Strip out the pictures and output each remaining line of the data word for word.
== == ==
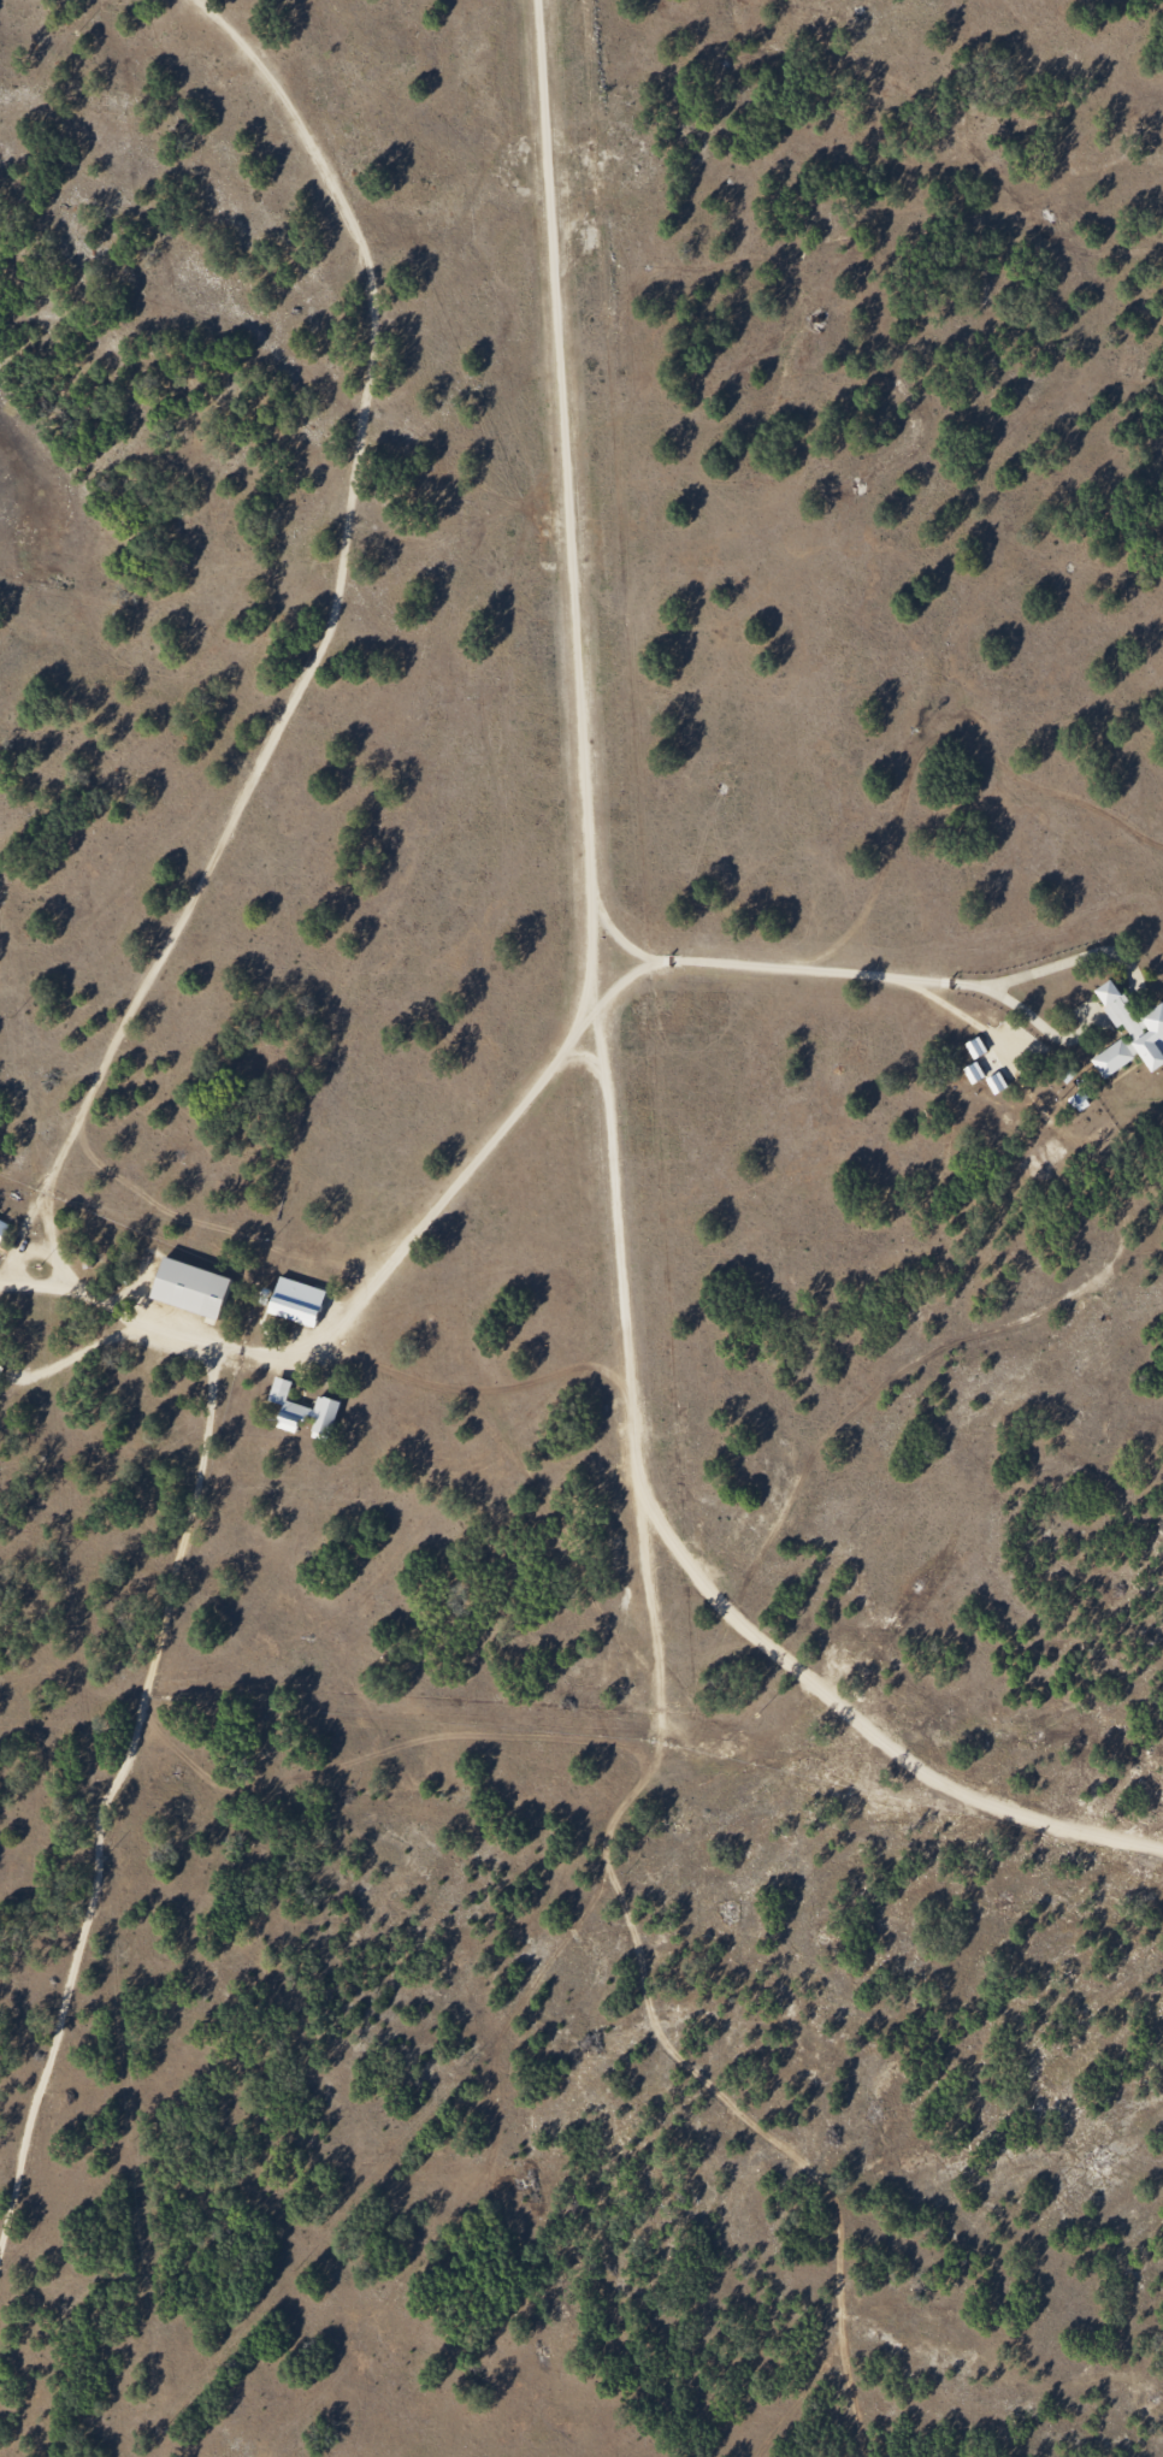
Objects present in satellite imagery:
road: (322, 647)
building: (1122, 1009)
building: (1153, 1039)
building: (1114, 1058)
building: (3, 1230)
building: (193, 1287)
building: (299, 1301)
building: (288, 1406)
building: (326, 1418)

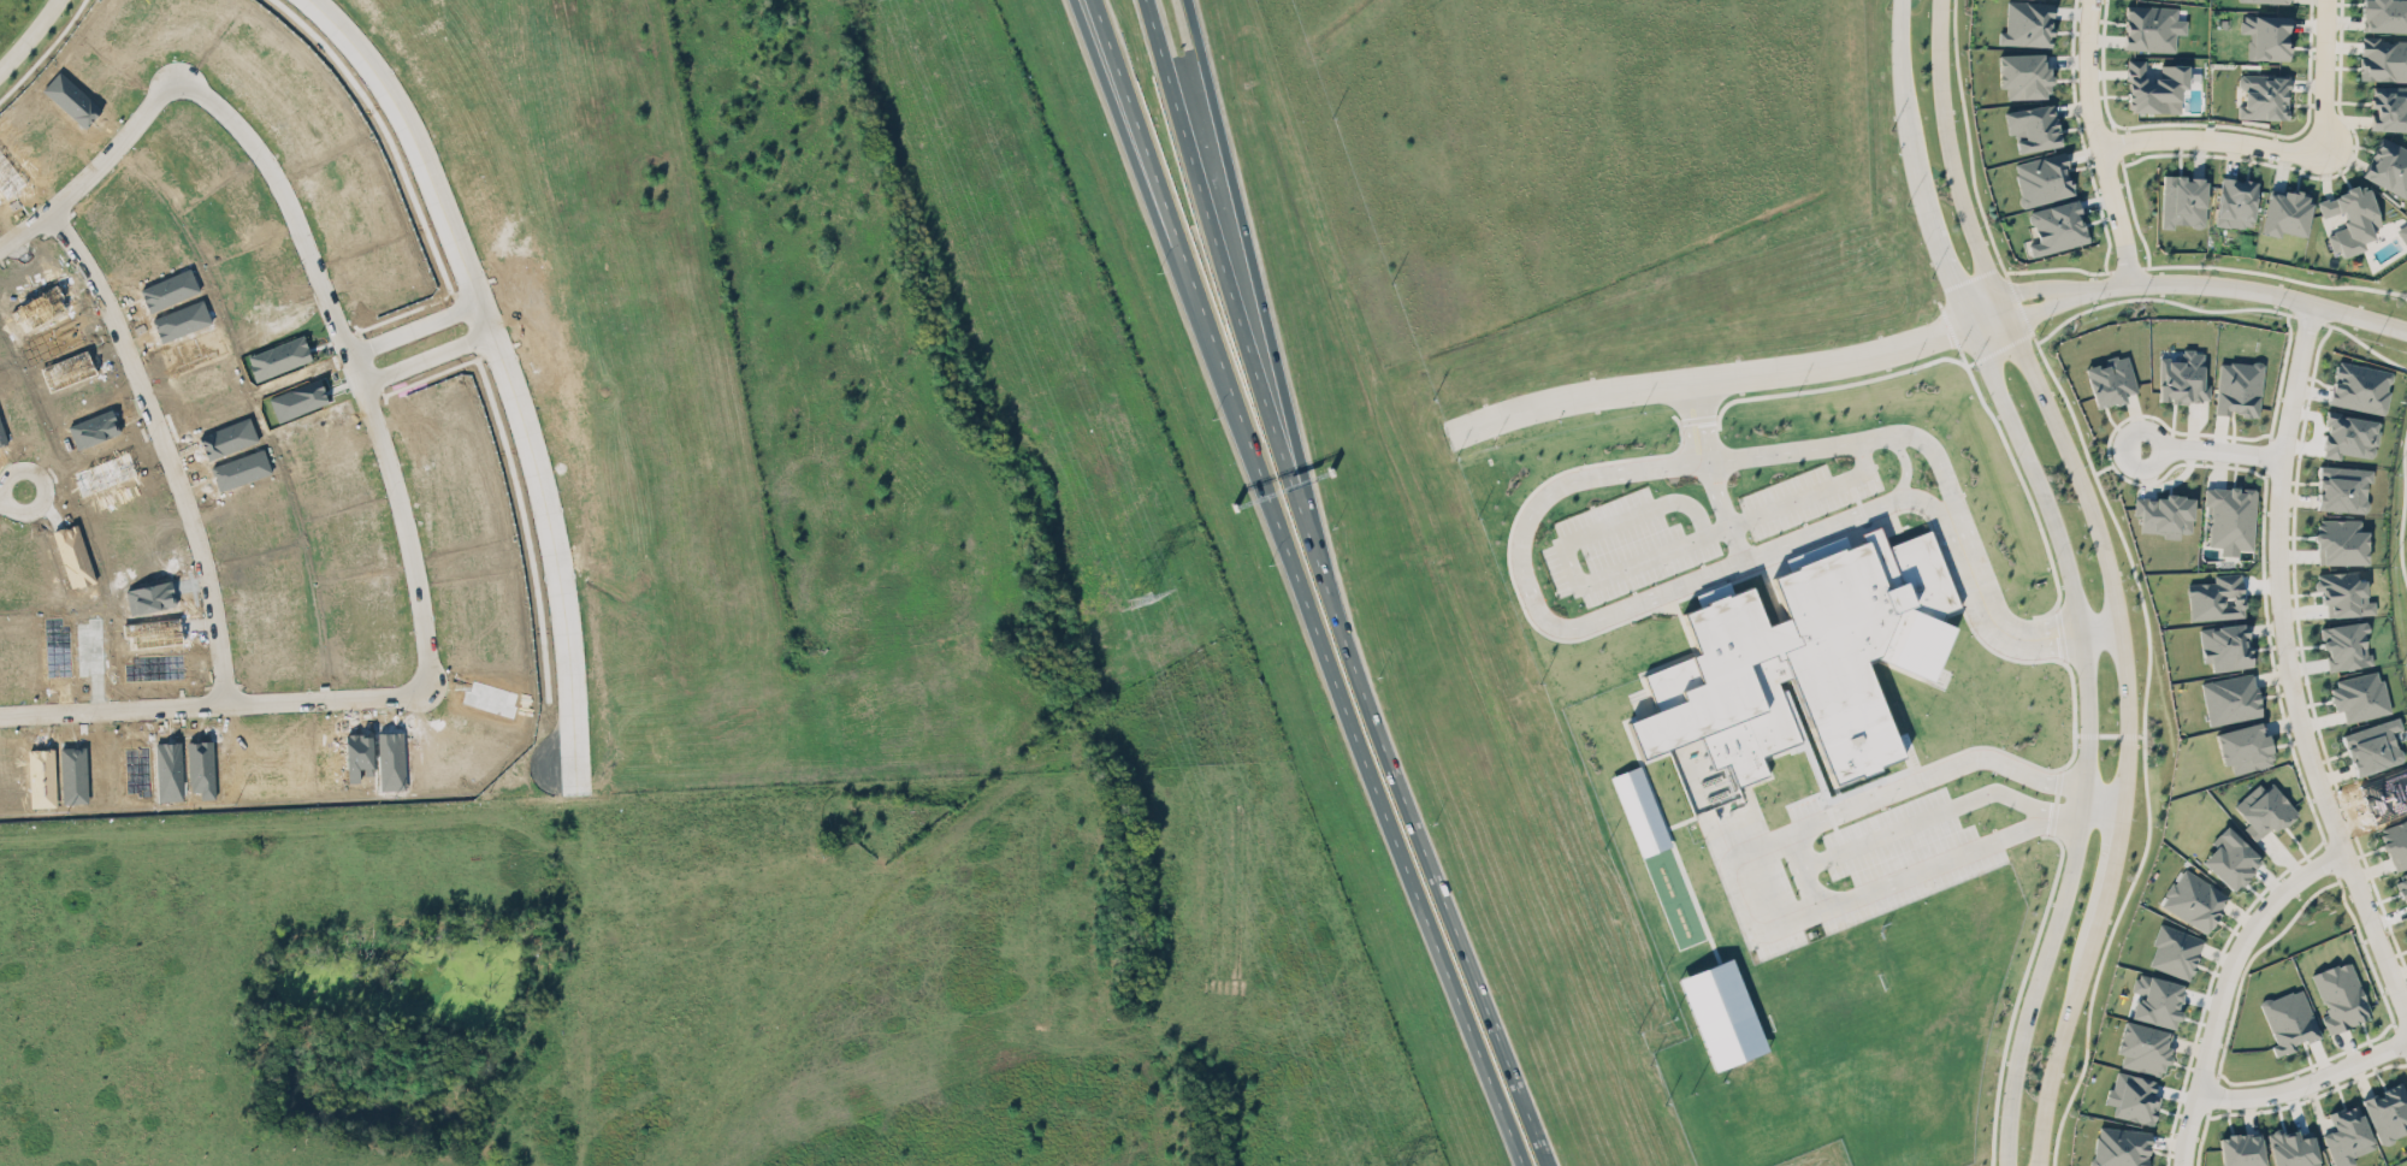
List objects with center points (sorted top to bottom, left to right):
building: (2266, 0)
building: (2384, 15)
building: (2027, 23)
building: (2149, 27)
building: (2266, 35)
road: (28, 36)
building: (2383, 59)
building: (2024, 74)
road: (2322, 75)
building: (2155, 87)
building: (2263, 96)
road: (1901, 102)
building: (2389, 108)
building: (2032, 127)
road: (2209, 136)
road: (2097, 140)
road: (419, 155)
building: (2388, 166)
building: (2042, 178)
building: (2183, 200)
building: (2236, 202)
building: (2285, 212)
building: (2350, 218)
building: (2056, 227)
building: (2403, 232)
road: (1941, 261)
road: (2128, 280)
road: (1261, 305)
road: (1236, 307)
road: (413, 329)
road: (2363, 344)
road: (424, 363)
building: (2183, 378)
road: (1707, 380)
building: (2110, 380)
building: (2360, 387)
building: (2238, 388)
road: (1224, 395)
road: (1234, 395)
building: (2346, 434)
road: (378, 444)
road: (168, 447)
road: (2201, 451)
building: (2342, 488)
road: (3, 495)
road: (42, 495)
road: (2404, 506)
road: (1724, 508)
building: (2165, 514)
building: (2230, 518)
building: (2340, 541)
road: (555, 561)
road: (2109, 573)
road: (1679, 586)
building: (2343, 594)
power tower: (1137, 598)
road: (1989, 612)
road: (2278, 632)
building: (2225, 646)
building: (1810, 662)
building: (2230, 698)
road: (2087, 730)
building: (2372, 746)
building: (2244, 747)
road: (339, 808)
building: (1640, 810)
building: (2266, 812)
road: (1926, 818)
building: (2395, 843)
road: (1797, 855)
building: (2230, 858)
building: (2402, 884)
road: (1439, 889)
building: (2193, 900)
building: (2174, 951)
road: (1448, 978)
road: (2214, 988)
building: (2340, 996)
building: (2156, 1000)
building: (1722, 1013)
building: (2288, 1020)
building: (2143, 1047)
road: (2299, 1082)
building: (2131, 1093)
building: (2387, 1112)
building: (2346, 1135)
building: (2120, 1147)
building: (2241, 1149)
building: (2291, 1149)
road: (1998, 1159)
== == ==
**SOLUTION TO THE PROBLEM:**
Objects present in satellite imagery:
road: (322, 647)
building: (1122, 1009)
building: (1153, 1039)
building: (1114, 1058)
building: (3, 1230)
building: (193, 1287)
building: (299, 1301)
building: (288, 1406)
building: (326, 1418)

List objects with center points (sorted top to bottom, left to right):
building: (2266, 0)
building: (2384, 15)
building: (2027, 23)
building: (2149, 27)
building: (2266, 35)
road: (28, 36)
building: (2383, 59)
building: (2024, 74)
road: (2322, 75)
building: (2155, 87)
building: (2263, 96)
road: (1901, 102)
building: (2389, 108)
building: (2032, 127)
road: (2209, 136)
road: (2097, 140)
road: (419, 155)
building: (2388, 166)
building: (2042, 178)
building: (2183, 200)
building: (2236, 202)
building: (2285, 212)
building: (2350, 218)
building: (2056, 227)
building: (2403, 232)
road: (1941, 261)
road: (2128, 280)
road: (1261, 305)
road: (1236, 307)
road: (413, 329)
road: (2363, 344)
road: (424, 363)
building: (2183, 378)
road: (1707, 380)
building: (2110, 380)
building: (2360, 387)
building: (2238, 388)
road: (1224, 395)
road: (1234, 395)
building: (2346, 434)
road: (378, 444)
road: (168, 447)
road: (2201, 451)
building: (2342, 488)
road: (3, 495)
road: (42, 495)
road: (2404, 506)
road: (1724, 508)
building: (2165, 514)
building: (2230, 518)
building: (2340, 541)
road: (555, 561)
road: (2109, 573)
road: (1679, 586)
building: (2343, 594)
power tower: (1137, 598)
road: (1989, 612)
road: (2278, 632)
building: (2225, 646)
building: (1810, 662)
building: (2230, 698)
road: (2087, 730)
building: (2372, 746)
building: (2244, 747)
road: (339, 808)
building: (1640, 810)
building: (2266, 812)
road: (1926, 818)
building: (2395, 843)
road: (1797, 855)
building: (2230, 858)
building: (2402, 884)
road: (1439, 889)
building: (2193, 900)
building: (2174, 951)
road: (1448, 978)
road: (2214, 988)
building: (2340, 996)
building: (2156, 1000)
building: (1722, 1013)
building: (2288, 1020)
building: (2143, 1047)
road: (2299, 1082)
building: (2131, 1093)
building: (2387, 1112)
building: (2346, 1135)
building: (2120, 1147)
building: (2241, 1149)
building: (2291, 1149)
road: (1998, 1159)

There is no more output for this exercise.